-- ENTRIES SHOWN follows --

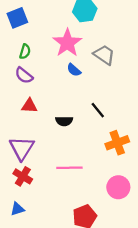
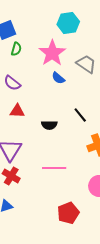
green semicircle: (25, 52) -> (16, 49), moved

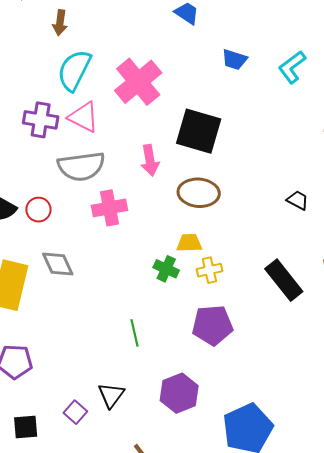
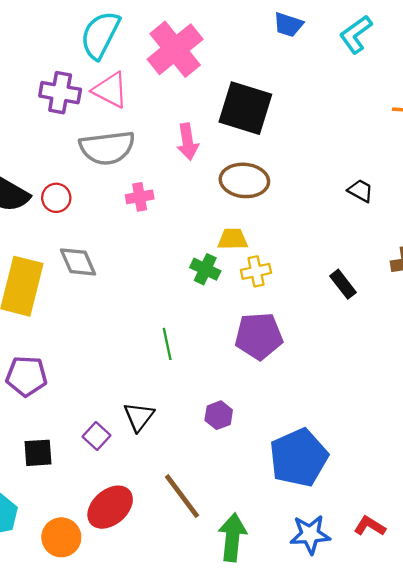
pink cross: (109, 208) -> (140, 197), size x0.7
black rectangle: (284, 280) -> (343, 284), size x0.6
purple hexagon: (179, 393) -> (219, 415), size x0.6

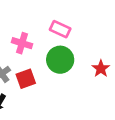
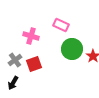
green circle: (60, 60) -> (72, 49), moved

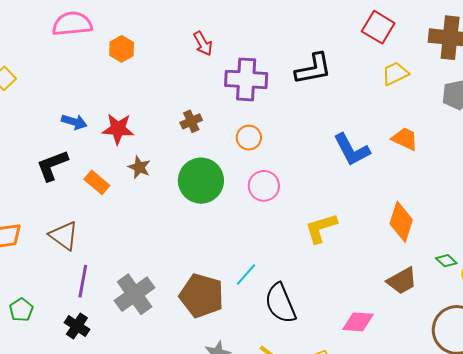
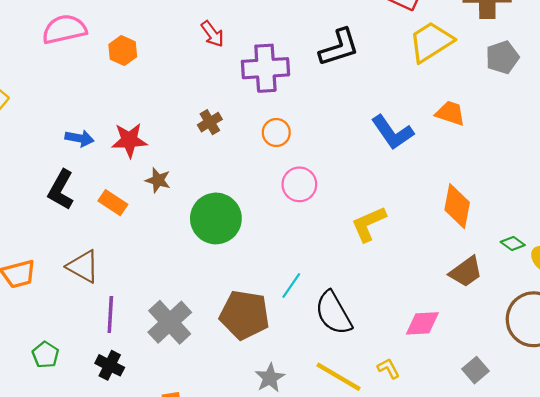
yellow trapezoid: (395, 74) -> (431, 42), size x1.5
black L-shape: (52, 165) -> (61, 190), turned -33
green circle: (201, 181) -> (216, 218), moved

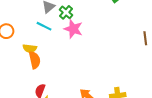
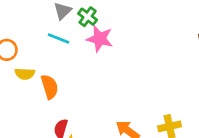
yellow semicircle: (30, 48) -> (25, 74), moved

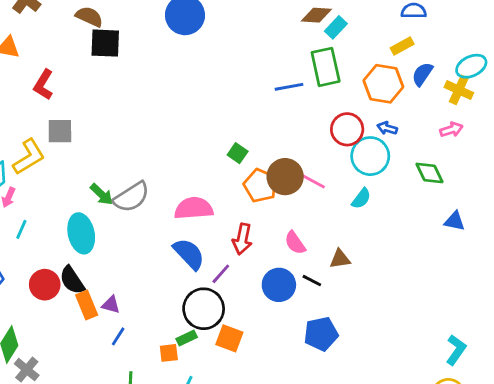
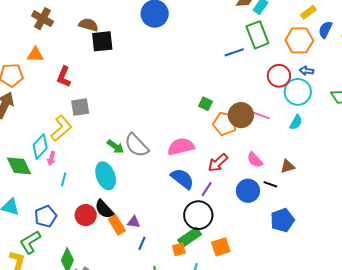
gray semicircle: (131, 197) -> (137, 145), turned 88
red arrow: (242, 239) -> (218, 163), turned 45
green rectangle: (187, 338) -> (190, 237), size x1.6
orange square: (229, 338) -> (221, 247), moved, turned -30

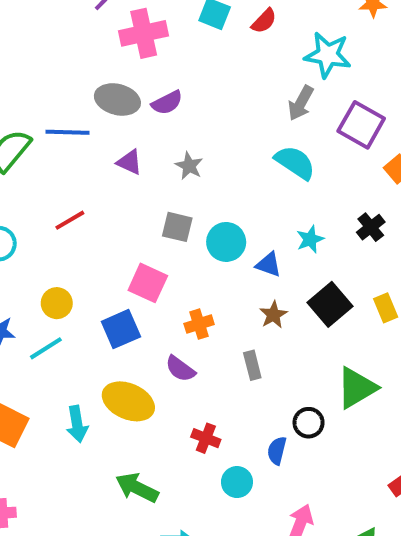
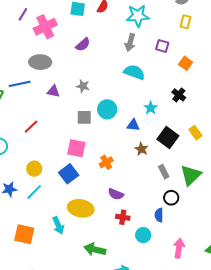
purple semicircle: (167, 103) -> (83, 45), moved
purple square: (361, 125) -> (162, 46), size x0.6
cyan circle: (226, 242) -> (107, 109), moved
gray rectangle: (252, 365) -> (164, 172), moved
purple semicircle: (180, 369) -> (116, 194), moved

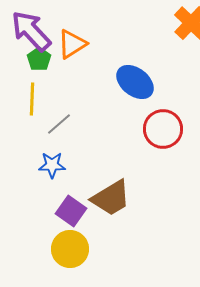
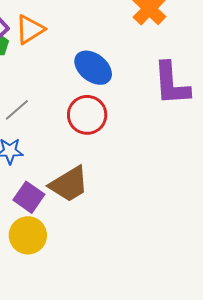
red circle: (163, 129) -> (87, 115), moved

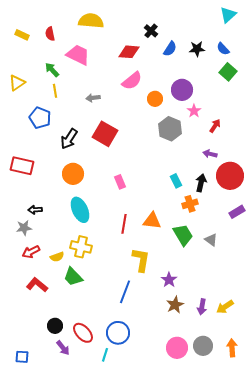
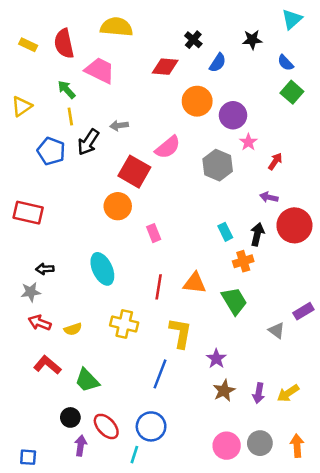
red semicircle: (50, 34) -> (64, 44), size x1.6
black star: (197, 49) -> (252, 40), moved
pink semicircle: (132, 81) -> (168, 147), moved
orange circle: (155, 99) -> (197, 101), moved, size x1.5
black arrow: (69, 139) -> (88, 142), moved
orange circle: (73, 174) -> (118, 206), moved
purple rectangle: (237, 212) -> (303, 311), moved
gray triangle: (211, 240) -> (277, 330), moved
yellow cross: (81, 247) -> (124, 324), moved
red arrow: (31, 252) -> (40, 323), turned 48
green trapezoid: (73, 277) -> (87, 380), moved
purple arrow: (63, 348) -> (81, 446), turned -133

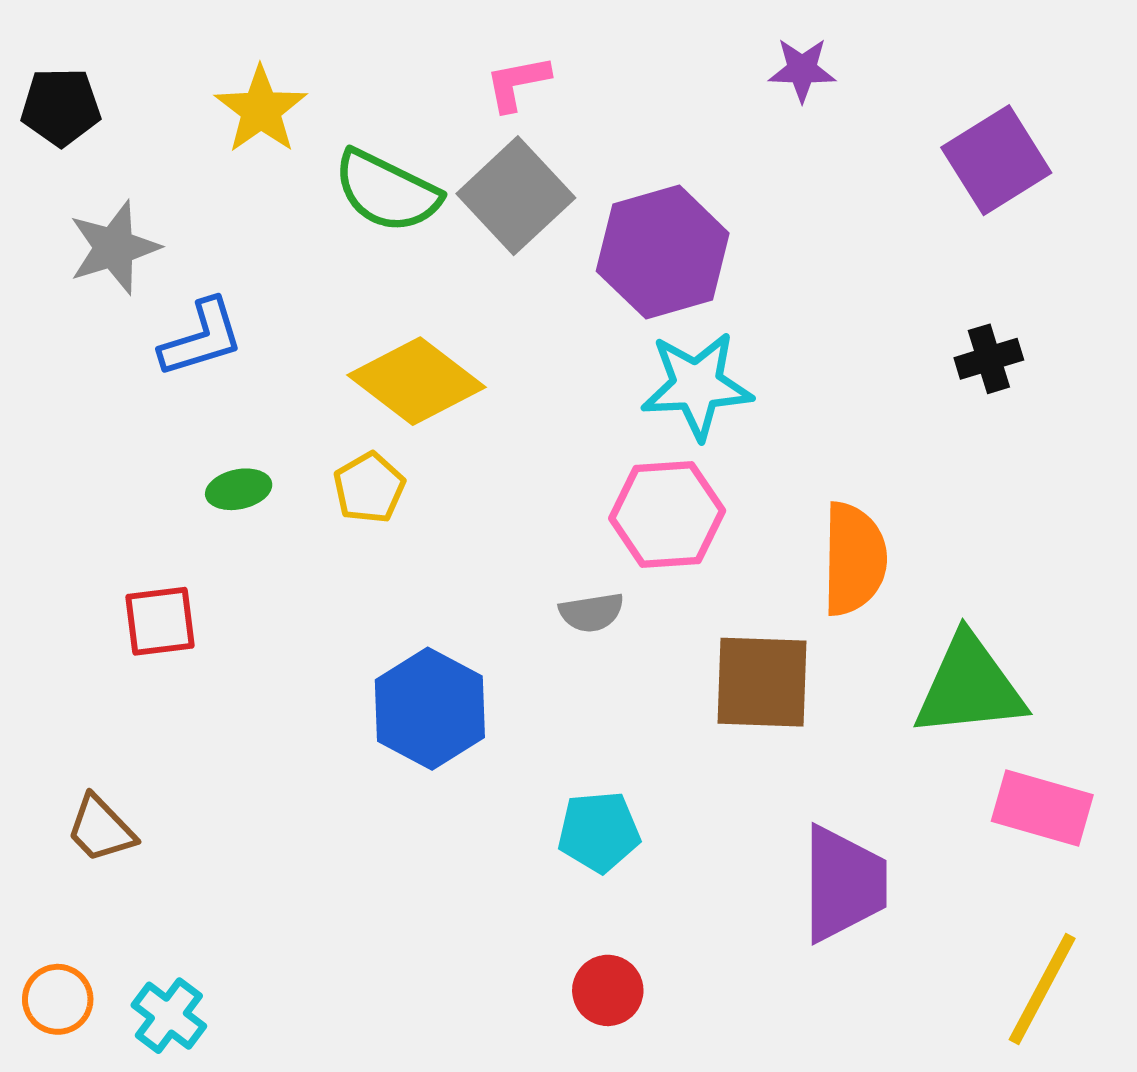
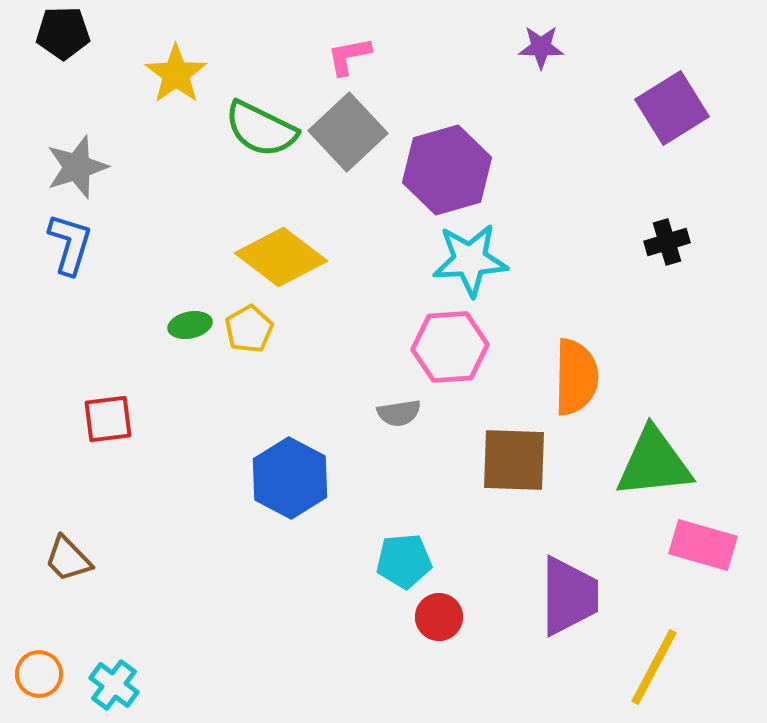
black pentagon: (61, 107) -> (63, 33), moved
blue L-shape: (202, 338) -> (70, 244), moved, turned -56
green ellipse: (239, 489) -> (190, 325), moved
yellow line: (1042, 989) -> (654, 667), moved
red circle: (608, 990) -> (439, 617), moved

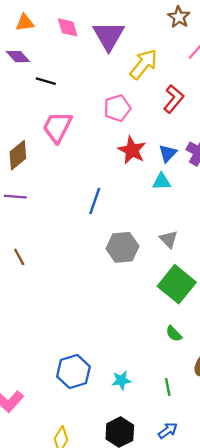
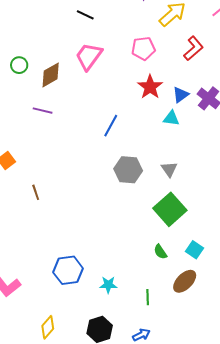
brown line: (19, 257) -> (36, 192), moved

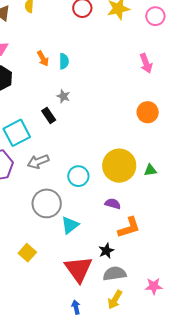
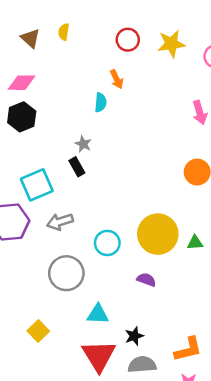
orange arrow: (43, 59) -> (117, 79), moved
gray star: (63, 96) -> (83, 144), moved
cyan triangle: (70, 225) -> (98, 314), moved, turned 36
orange L-shape: (129, 227) -> (188, 349), moved

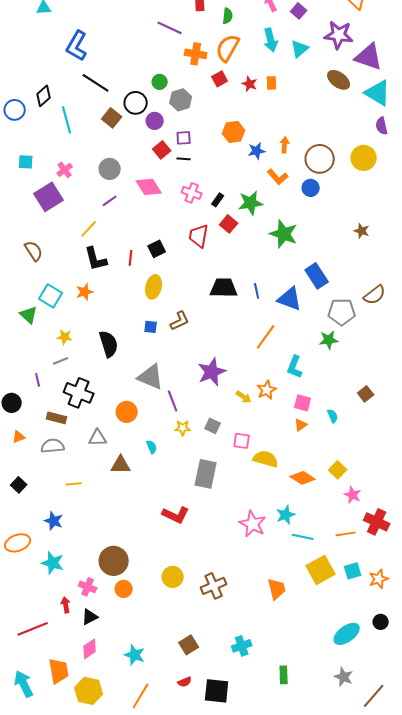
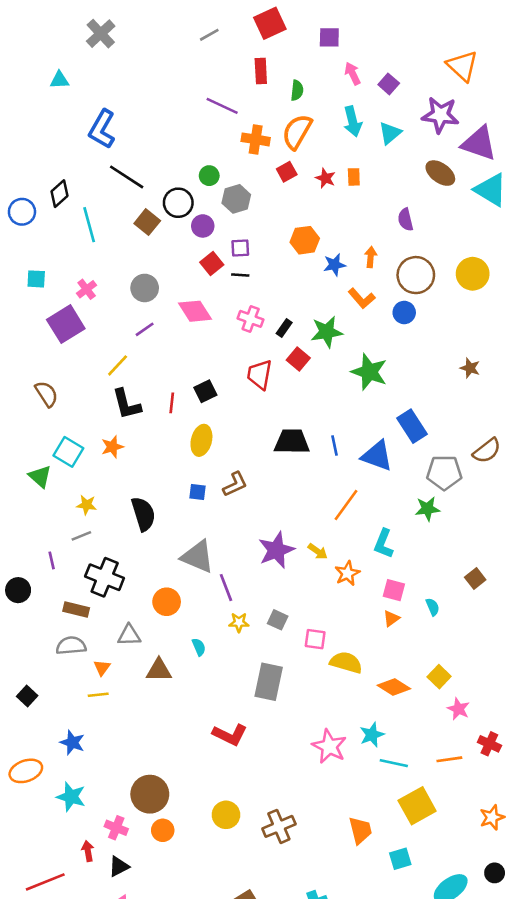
purple semicircle: (382, 126) -> (405, 220), moved
yellow arrow: (244, 397) -> (318, 551), moved
orange triangle: (19, 437) -> (102, 668), moved, turned -32
red cross: (377, 522) -> (489, 744), size x0.7
cyan square: (353, 571) -> (400, 859), moved

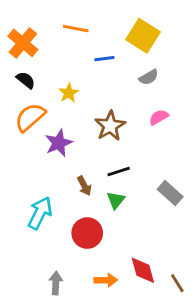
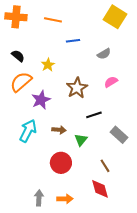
yellow square: (143, 36) -> (115, 17), moved
orange cross: (23, 43) -> (16, 17), moved, turned -35
black line: (119, 172) -> (94, 115), moved
brown arrow: (84, 186) -> (59, 130), turned -56
cyan arrow: (40, 213) -> (28, 131), moved
orange arrow: (106, 280) -> (65, 199), moved
brown line: (177, 283) -> (105, 166), moved

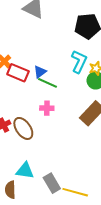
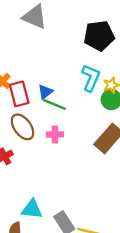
red rectangle: (18, 73) -> (19, 94), turned 55
brown ellipse: (23, 128) -> (22, 127), moved

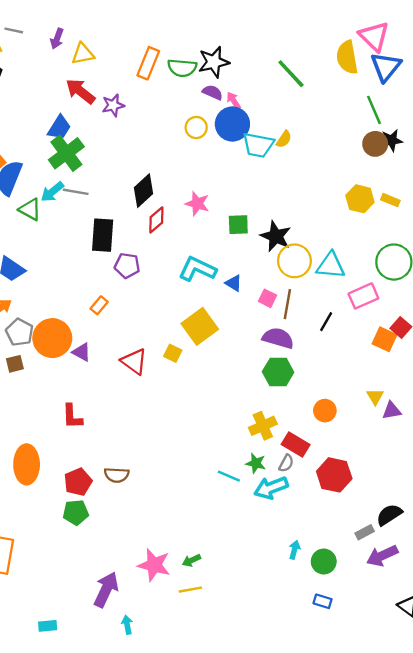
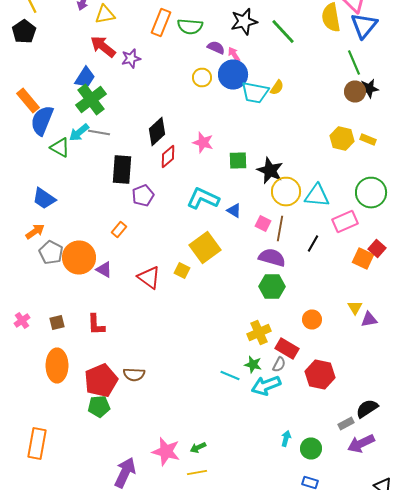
black star: (214, 62) -> (244, 22), moved
purple pentagon: (127, 266) -> (143, 196), turned -30
brown square: (15, 364) -> (57, 322), moved
red pentagon: (78, 482) -> (101, 380), size x1.4

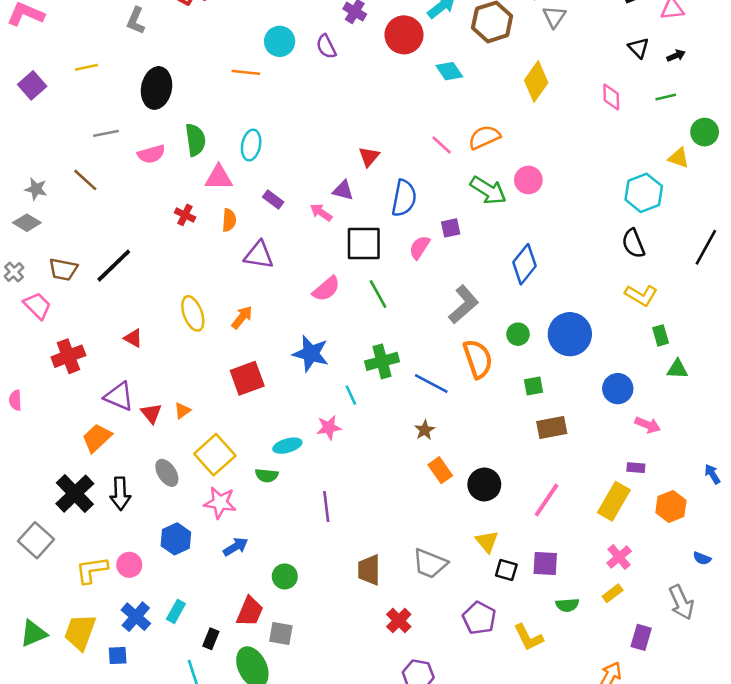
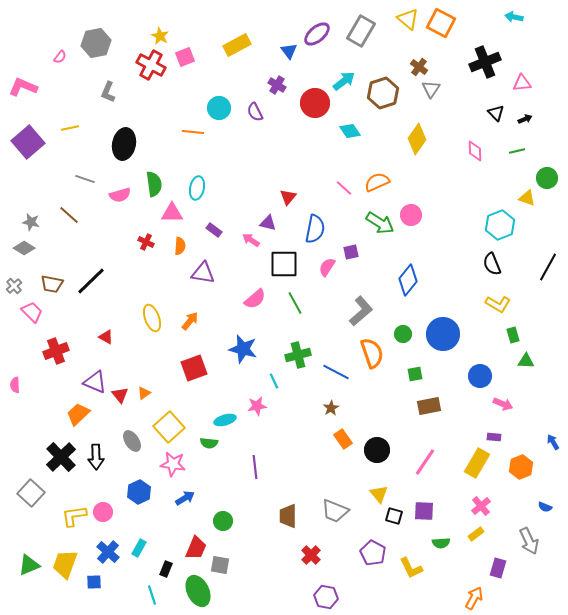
purple square: (32, 85) -> (28, 142), size x1.5
gray line: (106, 133) -> (85, 179), turned 30

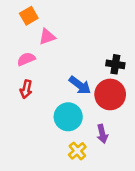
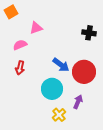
orange square: (29, 16) -> (11, 12), moved
black cross: (115, 64) -> (89, 33), moved
purple arrow: (102, 134) -> (78, 102), turned -144

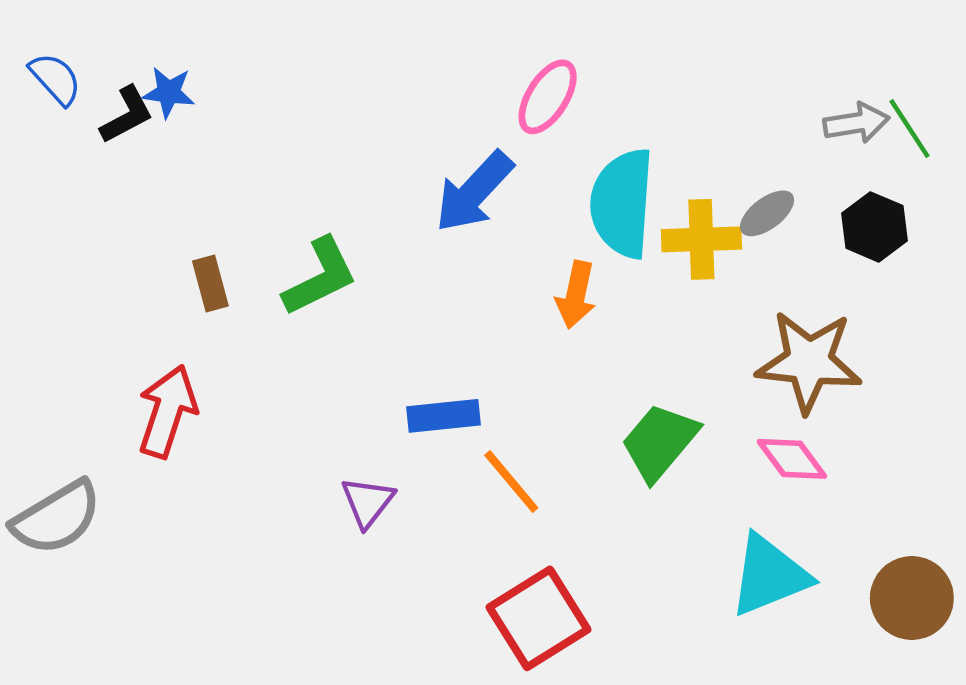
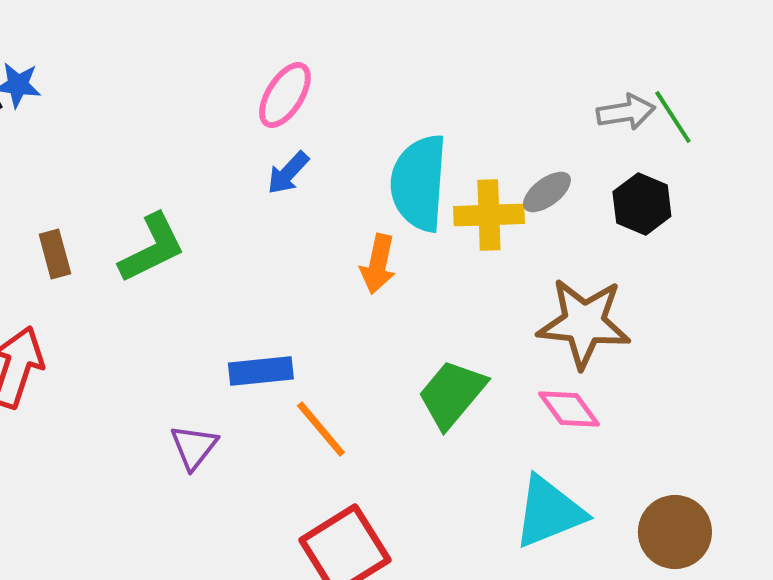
pink ellipse: (548, 97) -> (285, 95), moved
blue arrow: (474, 192) -> (288, 173), size x0.6

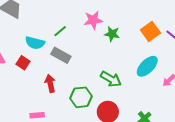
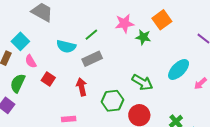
orange square: (150, 31) -> (162, 20), moved
gray rectangle: (61, 55) -> (92, 59), turned -54
red square: (23, 63) -> (48, 79), moved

-- ENTRIES SHOWN concluded --

:: DIRECTIONS ::
Leave the pictures out and restate exactly the lines from the one that has "cyan arrow: (40, 213) -> (28, 131), moved" through the final line of the entries above, both ends included.

:: OUTPUT OF THE EXERCISE ::
cyan arrow: (40, 213) -> (28, 131), moved
orange arrow: (106, 280) -> (65, 199), moved
brown line: (177, 283) -> (105, 166), moved

red rectangle: (18, 73) -> (19, 94), turned 55
brown ellipse: (23, 128) -> (22, 127), moved

black star: (214, 62) -> (244, 22), moved
purple pentagon: (127, 266) -> (143, 196), turned -30
brown square: (15, 364) -> (57, 322), moved
red pentagon: (78, 482) -> (101, 380), size x1.4

purple square: (32, 85) -> (28, 142), size x1.5
gray line: (106, 133) -> (85, 179), turned 30

orange square: (29, 16) -> (11, 12), moved
black cross: (115, 64) -> (89, 33), moved
purple arrow: (102, 134) -> (78, 102), turned -144

pink ellipse: (548, 97) -> (285, 95), moved
blue arrow: (474, 192) -> (288, 173), size x0.6

orange square: (150, 31) -> (162, 20), moved
gray rectangle: (61, 55) -> (92, 59), turned -54
red square: (23, 63) -> (48, 79), moved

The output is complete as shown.